■ Work task:
Down to the last line, transcribe the records verbatim and exclude the images.

Coordinate-based object records
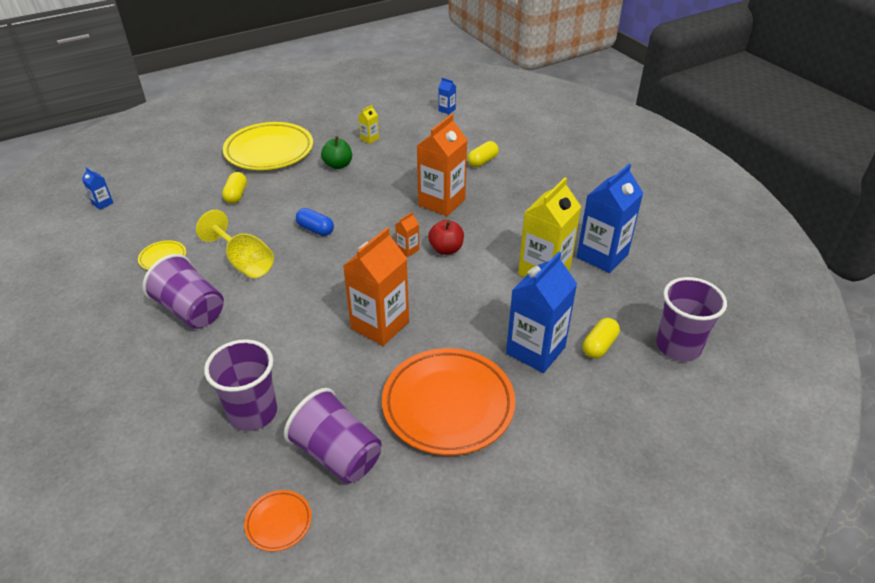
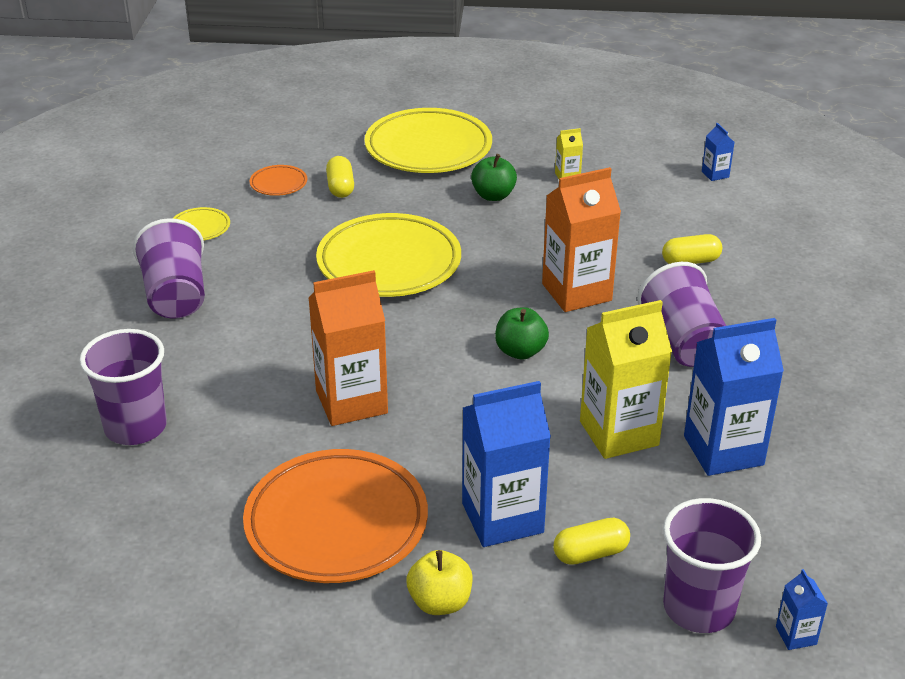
camera: 35 degrees right, 5 degrees down
(102, 203) = (196, 144): blue carton -> blue carton (796, 635)
(236, 195) = (340, 187): yellow capsule -> yellow capsule turned 45 degrees counterclockwise
(244, 262) = (276, 268): yellow goblet -> none
(279, 522) = (60, 542): orange plate -> orange plate (278, 184)
(315, 229) = (389, 263): blue capsule -> yellow plate
(337, 454) = (174, 510): purple cup -> purple cup (682, 342)
(408, 250) = (472, 332): orange carton -> none
(446, 249) = (520, 351): red apple -> green apple
(554, 419) = (440, 602): none -> yellow apple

■ Final answer:
camera: 35 degrees right, 5 degrees down
(102, 203) = (196, 144): blue carton -> blue carton (796, 635)
(236, 195) = (340, 187): yellow capsule -> yellow capsule turned 45 degrees counterclockwise
(244, 262) = (276, 268): yellow goblet -> none
(279, 522) = (60, 542): orange plate -> orange plate (278, 184)
(315, 229) = (389, 263): blue capsule -> yellow plate
(337, 454) = (174, 510): purple cup -> purple cup (682, 342)
(408, 250) = (472, 332): orange carton -> none
(446, 249) = (520, 351): red apple -> green apple
(554, 419) = (440, 602): none -> yellow apple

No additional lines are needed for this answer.